§ **TASK GOAL**
Output each record below exactly, leaving any picture out of the copy.

*** Opening RECORDS SUPPLIED ***

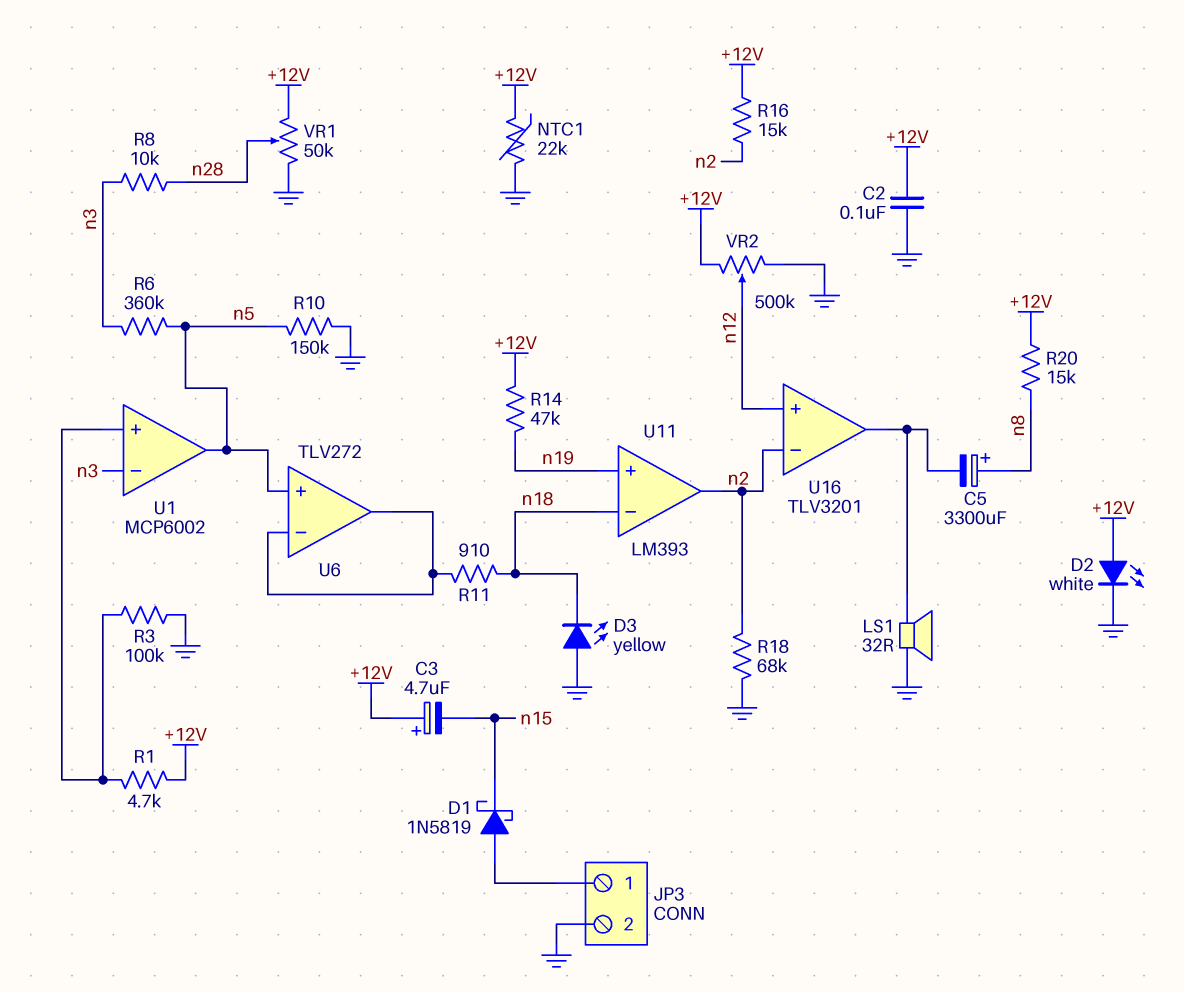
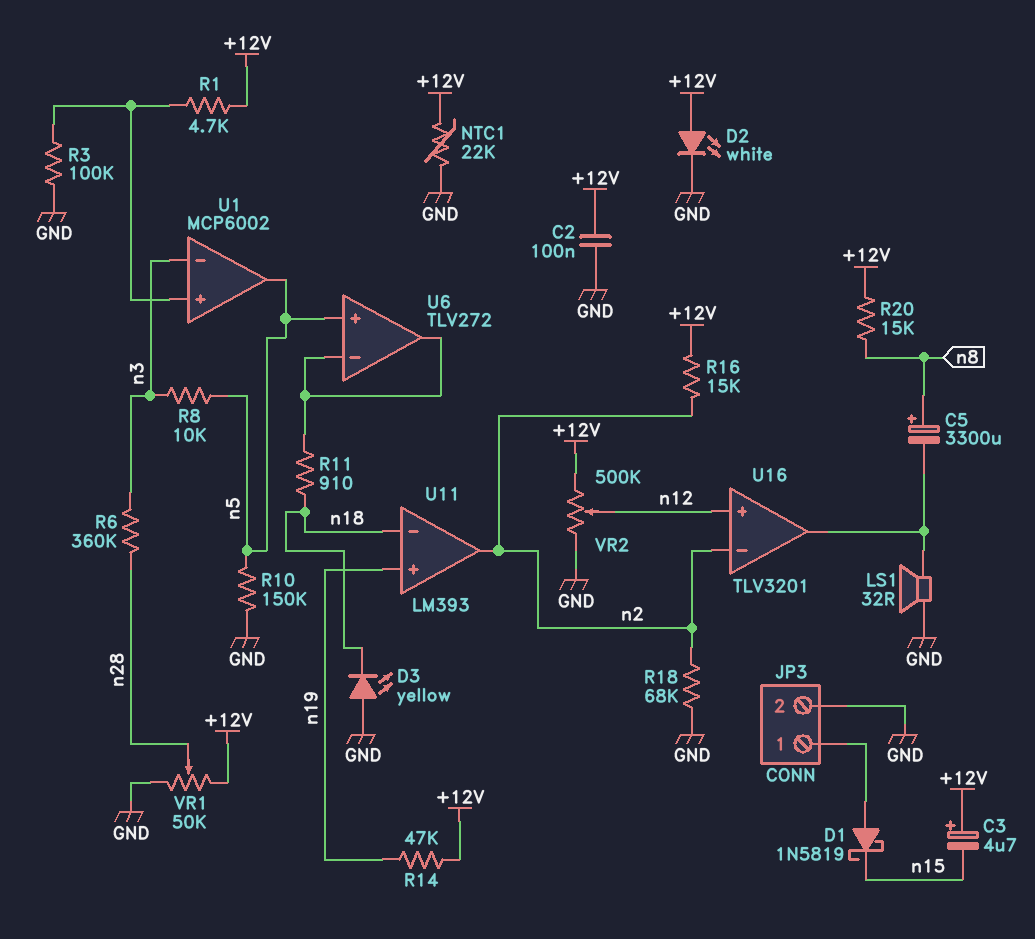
R6: 360k (n3, n5) -> 360k (n3, n28)
R8: 10k (n3, n28) -> 10k (n3, n5)

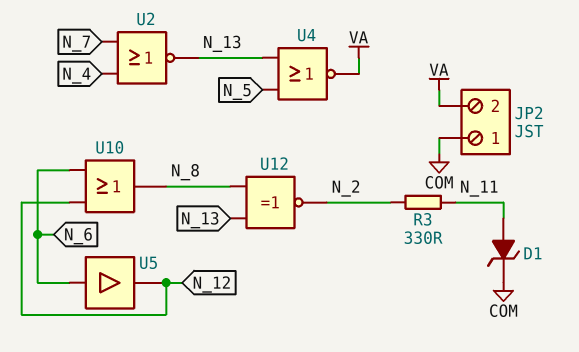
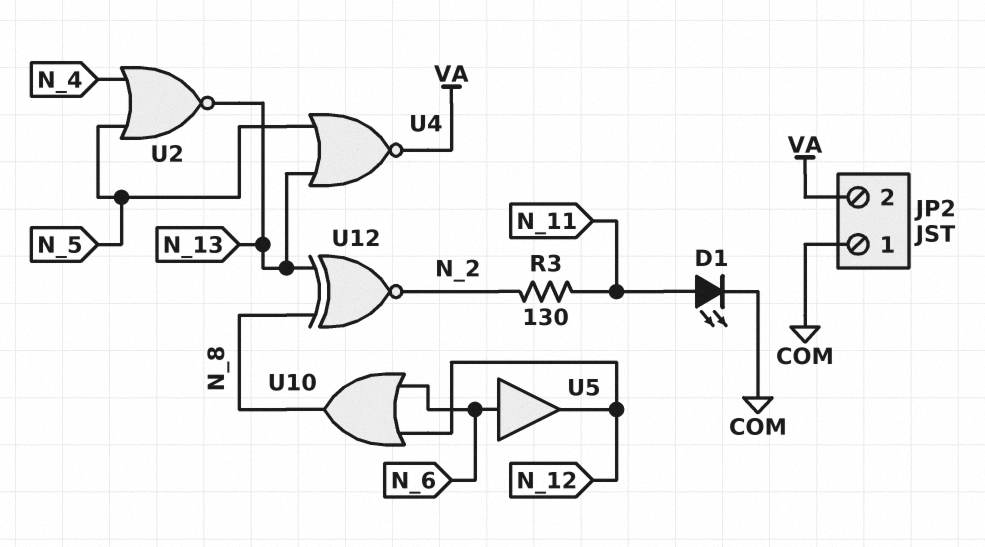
D1: zener (A N_11, K COM) -> LED (A N_11, K COM)
R3: 330 (N_2, N_11) -> 130 (N_2, N_11)
U2: NOR (in N_4, in N_7, out N_13) -> NOR (in N_4, in N_5, out N_13)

*** Closing RECORDS SUPPLIED ***

§ **EXPECTED ANSWER**
R6: 360k (n3, n5) -> 360k (n3, n28)
R8: 10k (n3, n28) -> 10k (n3, n5)

D1: zener (A N_11, K COM) -> LED (A N_11, K COM)
R3: 330 (N_2, N_11) -> 130 (N_2, N_11)
U2: NOR (in N_4, in N_7, out N_13) -> NOR (in N_4, in N_5, out N_13)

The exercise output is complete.